[Records excerpted from a collection]
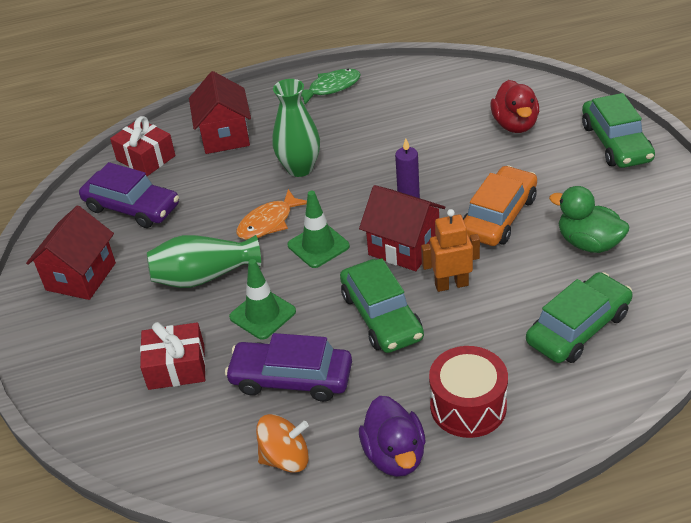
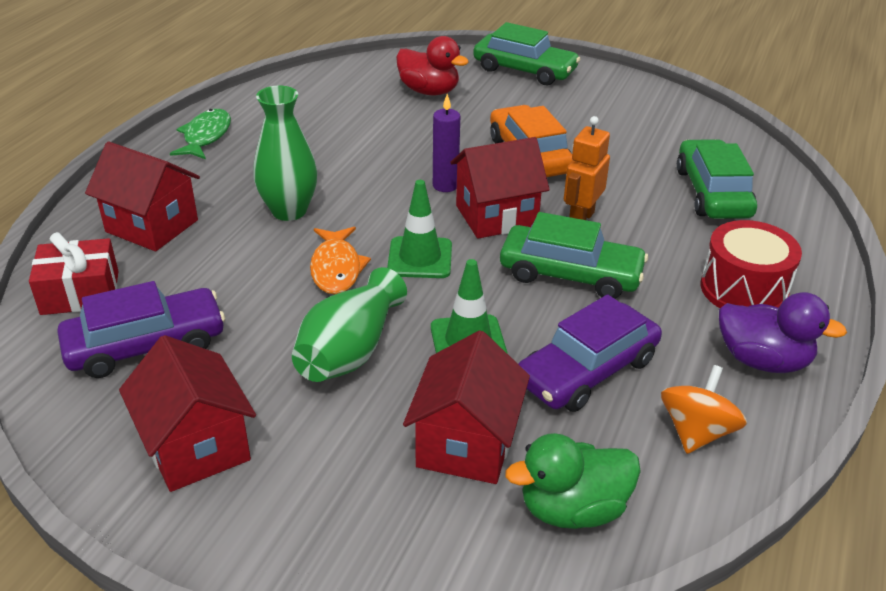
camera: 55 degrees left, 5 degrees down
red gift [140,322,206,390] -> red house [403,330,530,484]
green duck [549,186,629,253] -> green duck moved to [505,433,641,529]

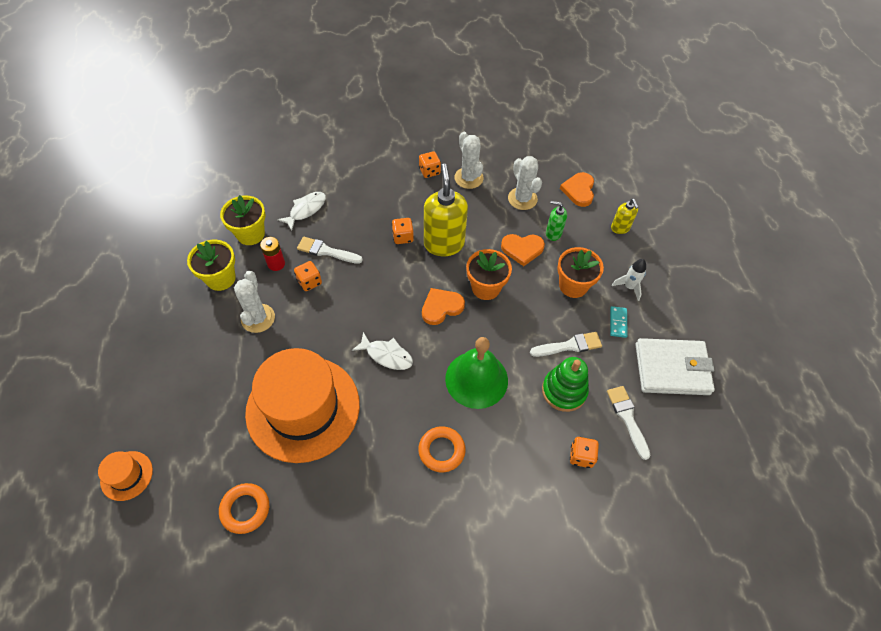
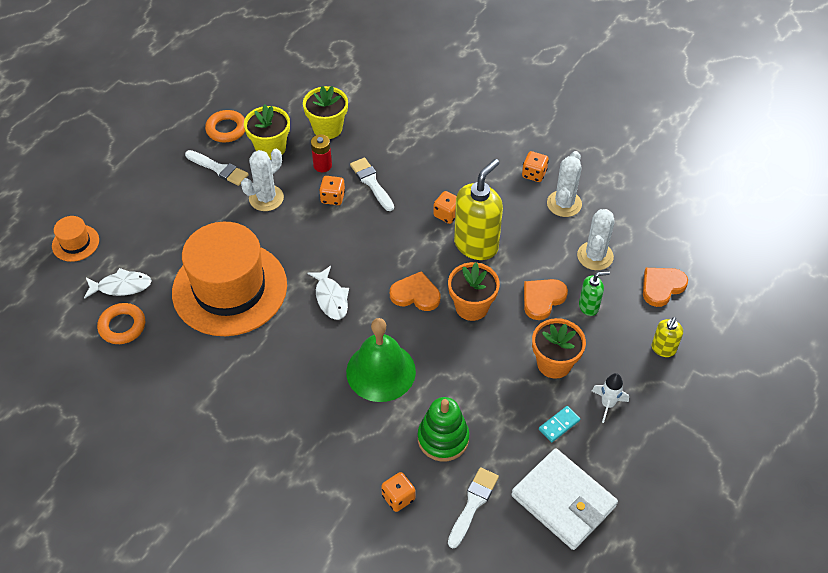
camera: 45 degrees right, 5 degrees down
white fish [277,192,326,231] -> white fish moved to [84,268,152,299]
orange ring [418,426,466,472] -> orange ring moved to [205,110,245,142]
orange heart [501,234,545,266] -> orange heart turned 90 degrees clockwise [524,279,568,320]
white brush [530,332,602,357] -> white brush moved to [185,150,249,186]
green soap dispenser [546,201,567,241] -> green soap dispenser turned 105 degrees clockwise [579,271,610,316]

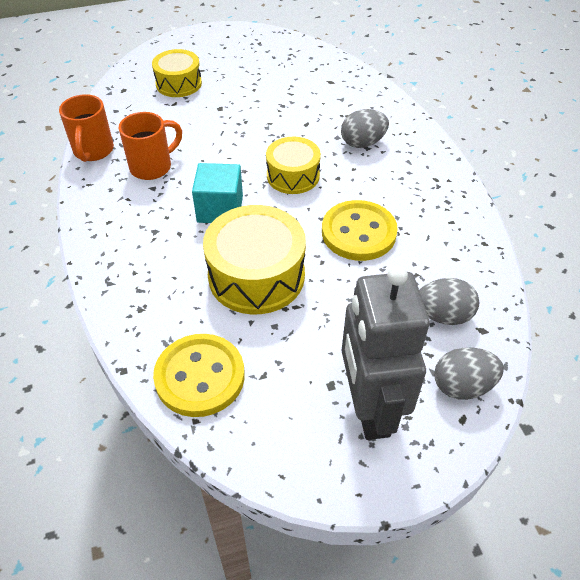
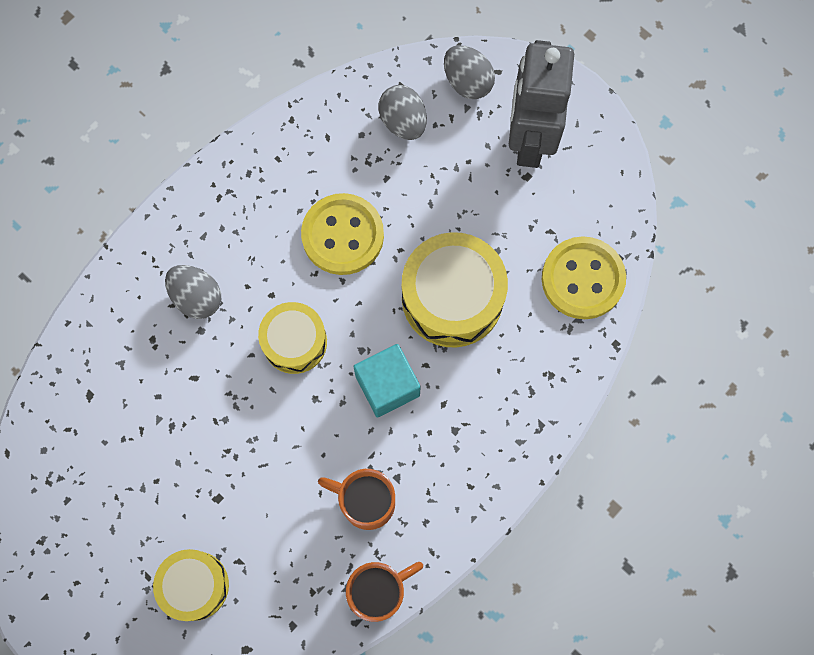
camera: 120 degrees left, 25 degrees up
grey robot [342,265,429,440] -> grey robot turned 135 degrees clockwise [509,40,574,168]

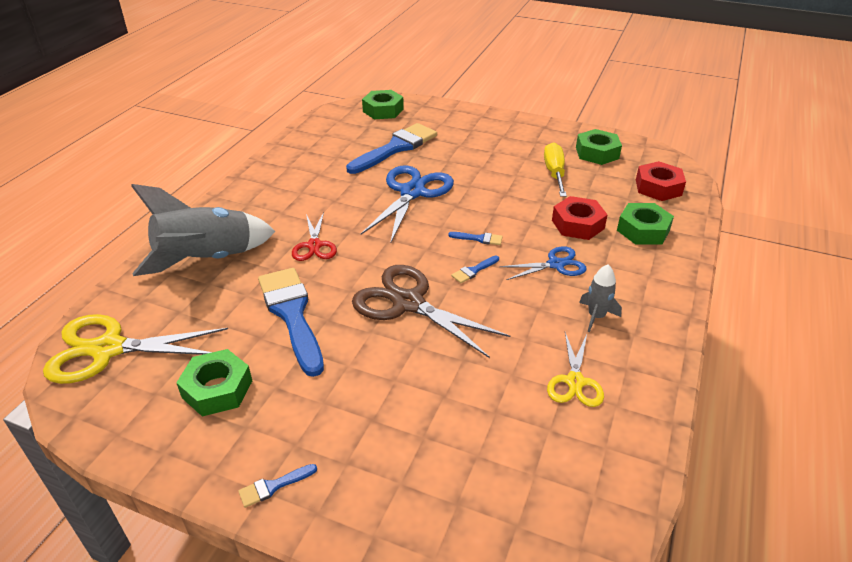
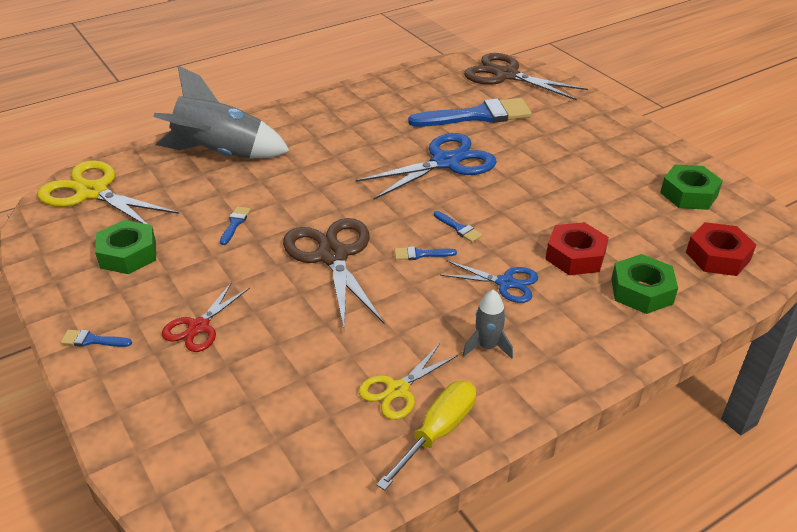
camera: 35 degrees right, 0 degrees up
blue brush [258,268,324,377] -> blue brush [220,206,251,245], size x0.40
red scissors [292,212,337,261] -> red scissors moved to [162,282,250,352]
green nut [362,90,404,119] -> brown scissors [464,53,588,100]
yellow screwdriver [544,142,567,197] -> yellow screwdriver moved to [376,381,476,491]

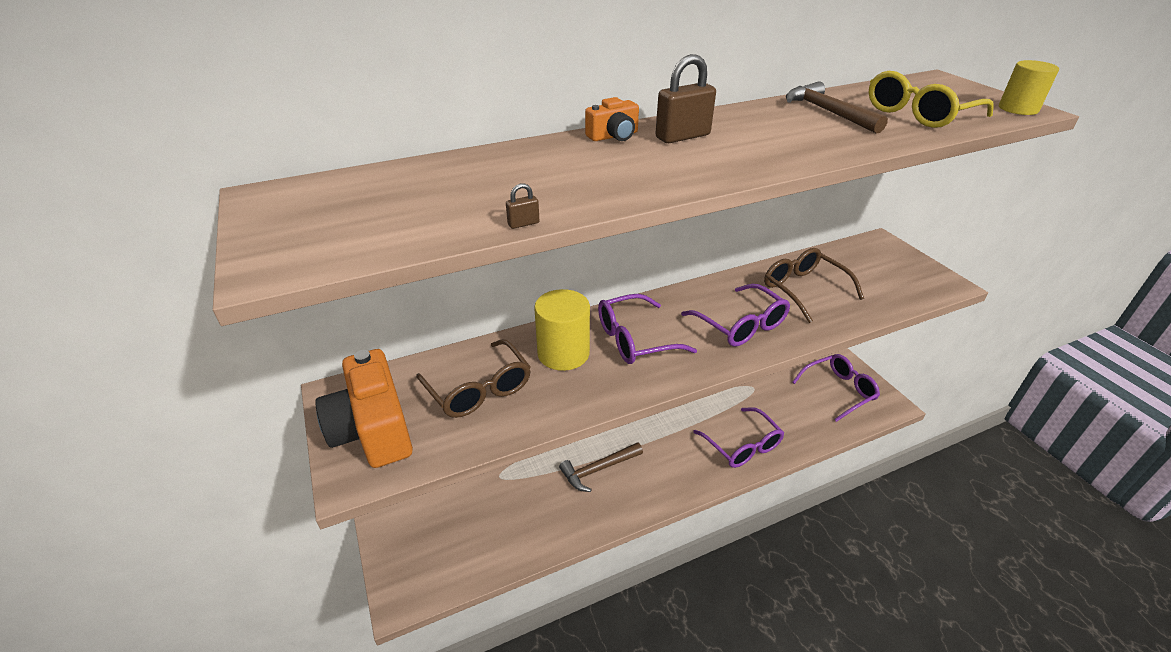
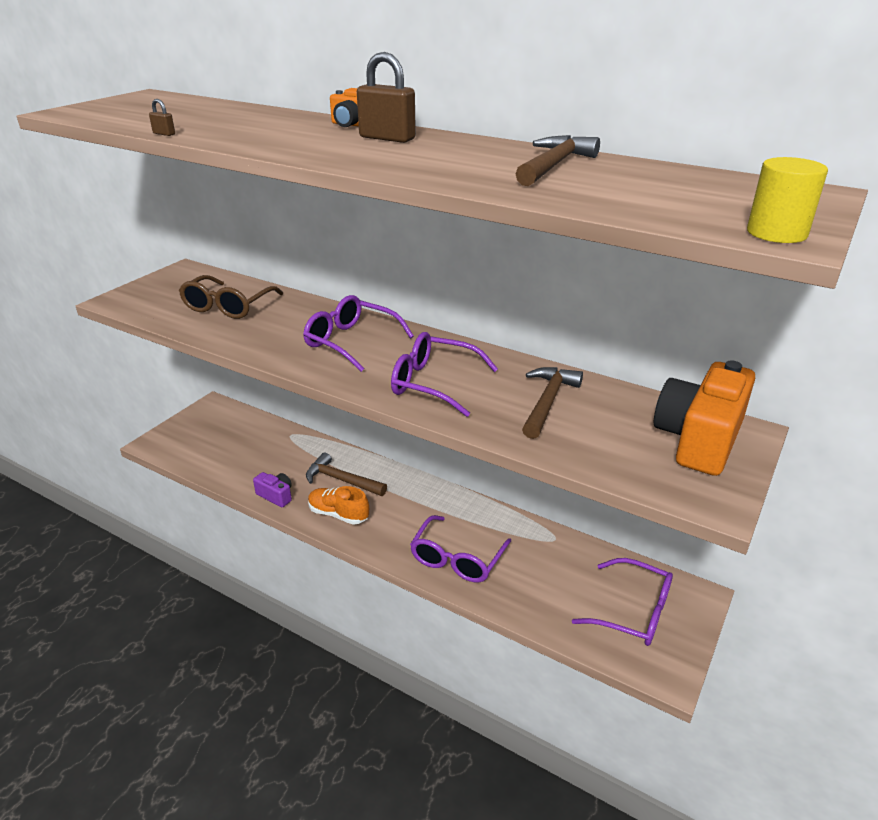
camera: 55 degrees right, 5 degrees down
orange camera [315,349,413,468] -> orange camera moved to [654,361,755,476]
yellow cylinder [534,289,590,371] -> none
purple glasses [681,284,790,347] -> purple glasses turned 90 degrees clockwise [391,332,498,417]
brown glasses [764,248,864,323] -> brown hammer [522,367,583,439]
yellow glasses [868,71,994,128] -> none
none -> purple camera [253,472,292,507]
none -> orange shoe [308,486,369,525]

# [WHAT IS BEING ASKED]
Leaving the pictures aside, give back all the records exactly as they are.

# [ANSWER BOX]
camera: 55 degrees left, 5 degrees down
red gift [140,322,206,390] -> red house [403,330,530,484]
green duck [549,186,629,253] -> green duck moved to [505,433,641,529]

camera: 45 degrees right, 5 degrees down
white fish [277,192,326,231] -> white fish moved to [84,268,152,299]
orange ring [418,426,466,472] -> orange ring moved to [205,110,245,142]
orange heart [501,234,545,266] -> orange heart turned 90 degrees clockwise [524,279,568,320]
white brush [530,332,602,357] -> white brush moved to [185,150,249,186]
green soap dispenser [546,201,567,241] -> green soap dispenser turned 105 degrees clockwise [579,271,610,316]

camera: 120 degrees left, 25 degrees up
grey robot [342,265,429,440] -> grey robot turned 135 degrees clockwise [509,40,574,168]

camera: 35 degrees right, 0 degrees up
blue brush [258,268,324,377] -> blue brush [220,206,251,245], size x0.40
red scissors [292,212,337,261] -> red scissors moved to [162,282,250,352]
green nut [362,90,404,119] -> brown scissors [464,53,588,100]
yellow screwdriver [544,142,567,197] -> yellow screwdriver moved to [376,381,476,491]

camera: 55 degrees right, 5 degrees down
orange camera [315,349,413,468] -> orange camera moved to [654,361,755,476]
yellow cylinder [534,289,590,371] -> none
purple glasses [681,284,790,347] -> purple glasses turned 90 degrees clockwise [391,332,498,417]
brown glasses [764,248,864,323] -> brown hammer [522,367,583,439]
yellow glasses [868,71,994,128] -> none
none -> purple camera [253,472,292,507]
none -> orange shoe [308,486,369,525]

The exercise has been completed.